(Recorded data)
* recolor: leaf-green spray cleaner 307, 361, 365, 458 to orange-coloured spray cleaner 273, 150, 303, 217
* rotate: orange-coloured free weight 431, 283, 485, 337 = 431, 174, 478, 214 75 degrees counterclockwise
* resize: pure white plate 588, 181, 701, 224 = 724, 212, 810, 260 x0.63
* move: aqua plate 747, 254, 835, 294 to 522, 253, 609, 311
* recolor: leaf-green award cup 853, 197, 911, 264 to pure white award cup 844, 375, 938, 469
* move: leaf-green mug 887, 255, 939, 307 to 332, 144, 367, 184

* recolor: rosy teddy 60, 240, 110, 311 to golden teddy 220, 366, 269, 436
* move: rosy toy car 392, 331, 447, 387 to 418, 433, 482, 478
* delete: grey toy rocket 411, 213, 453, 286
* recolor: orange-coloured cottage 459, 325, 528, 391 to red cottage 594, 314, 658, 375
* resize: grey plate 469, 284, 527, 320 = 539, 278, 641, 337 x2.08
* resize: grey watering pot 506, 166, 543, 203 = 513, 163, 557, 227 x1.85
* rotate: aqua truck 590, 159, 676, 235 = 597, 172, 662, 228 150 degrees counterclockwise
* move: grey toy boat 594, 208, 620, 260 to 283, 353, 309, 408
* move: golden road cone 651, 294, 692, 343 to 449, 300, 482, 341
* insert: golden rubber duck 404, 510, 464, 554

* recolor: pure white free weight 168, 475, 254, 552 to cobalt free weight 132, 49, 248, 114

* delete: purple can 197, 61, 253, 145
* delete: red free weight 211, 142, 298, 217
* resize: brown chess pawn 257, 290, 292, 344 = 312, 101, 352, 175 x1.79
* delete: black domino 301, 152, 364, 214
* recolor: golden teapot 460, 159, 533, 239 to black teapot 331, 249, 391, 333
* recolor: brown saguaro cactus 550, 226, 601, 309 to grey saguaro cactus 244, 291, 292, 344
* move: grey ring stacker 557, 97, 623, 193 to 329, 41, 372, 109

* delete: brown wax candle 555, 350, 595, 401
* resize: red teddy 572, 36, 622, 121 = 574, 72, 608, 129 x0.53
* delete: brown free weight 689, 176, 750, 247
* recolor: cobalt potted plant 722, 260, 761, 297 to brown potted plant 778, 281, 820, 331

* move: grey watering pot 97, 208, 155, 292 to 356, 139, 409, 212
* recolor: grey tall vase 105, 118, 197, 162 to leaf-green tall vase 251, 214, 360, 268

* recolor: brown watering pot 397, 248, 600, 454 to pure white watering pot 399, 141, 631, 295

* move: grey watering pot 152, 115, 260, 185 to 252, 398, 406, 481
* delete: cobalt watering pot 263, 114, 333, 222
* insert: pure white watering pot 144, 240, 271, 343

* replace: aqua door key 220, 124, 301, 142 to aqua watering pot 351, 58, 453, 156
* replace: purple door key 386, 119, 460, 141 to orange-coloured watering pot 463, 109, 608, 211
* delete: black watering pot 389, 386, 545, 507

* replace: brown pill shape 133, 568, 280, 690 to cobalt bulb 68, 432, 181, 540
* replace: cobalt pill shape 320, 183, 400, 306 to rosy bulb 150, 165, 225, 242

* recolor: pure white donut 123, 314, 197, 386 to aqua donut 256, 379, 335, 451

Description of the task ▸ Retype only this portion of the data above: the line containing "75 degrees counterclockwise", the line containing "375, 938, 469", and all lines between them, exactly.

Answer to this exercise ▸
* rotate: orange-coloured free weight 431, 283, 485, 337 = 431, 174, 478, 214 75 degrees counterclockwise
* resize: pure white plate 588, 181, 701, 224 = 724, 212, 810, 260 x0.63
* move: aqua plate 747, 254, 835, 294 to 522, 253, 609, 311
* recolor: leaf-green award cup 853, 197, 911, 264 to pure white award cup 844, 375, 938, 469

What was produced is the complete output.